**Aim of the exercise:**
Your answer must restate the listing below word for word and contain no images.

**Data:**
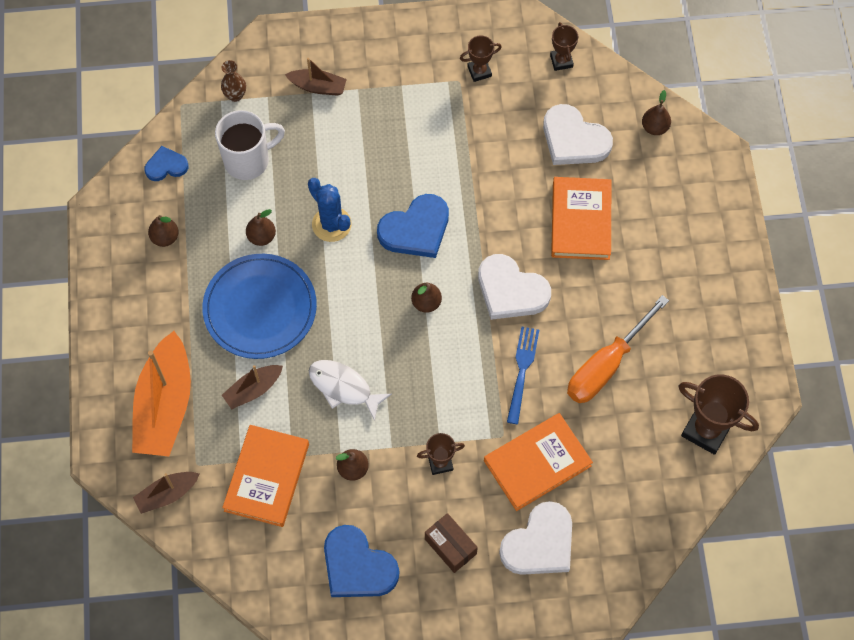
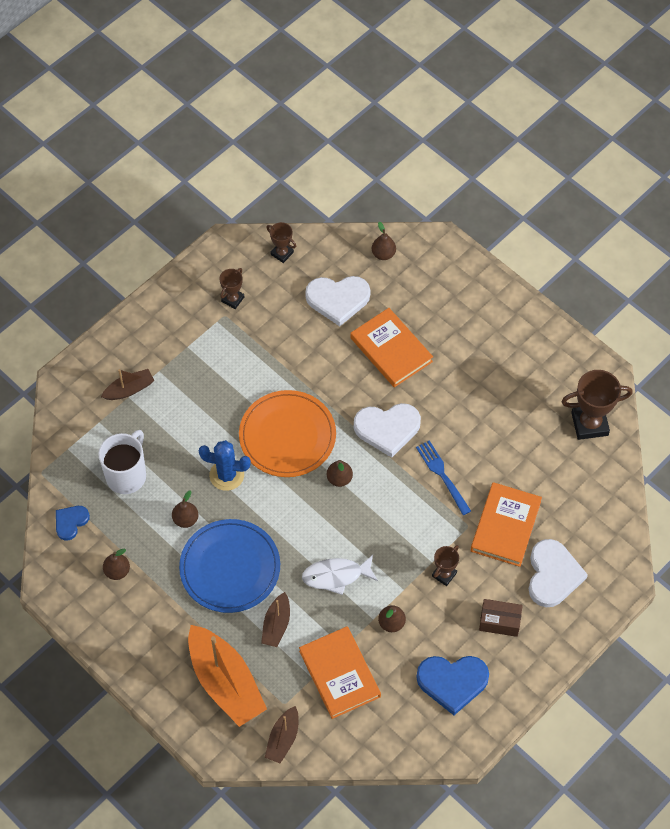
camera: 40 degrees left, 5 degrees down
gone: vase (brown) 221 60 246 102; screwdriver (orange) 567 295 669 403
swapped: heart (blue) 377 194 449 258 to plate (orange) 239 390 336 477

**Finished task:**
camera: 40 degrees left, 5 degrees down
gone: vase (brown) 221 60 246 102; screwdriver (orange) 567 295 669 403
swapped: heart (blue) 377 194 449 258 to plate (orange) 239 390 336 477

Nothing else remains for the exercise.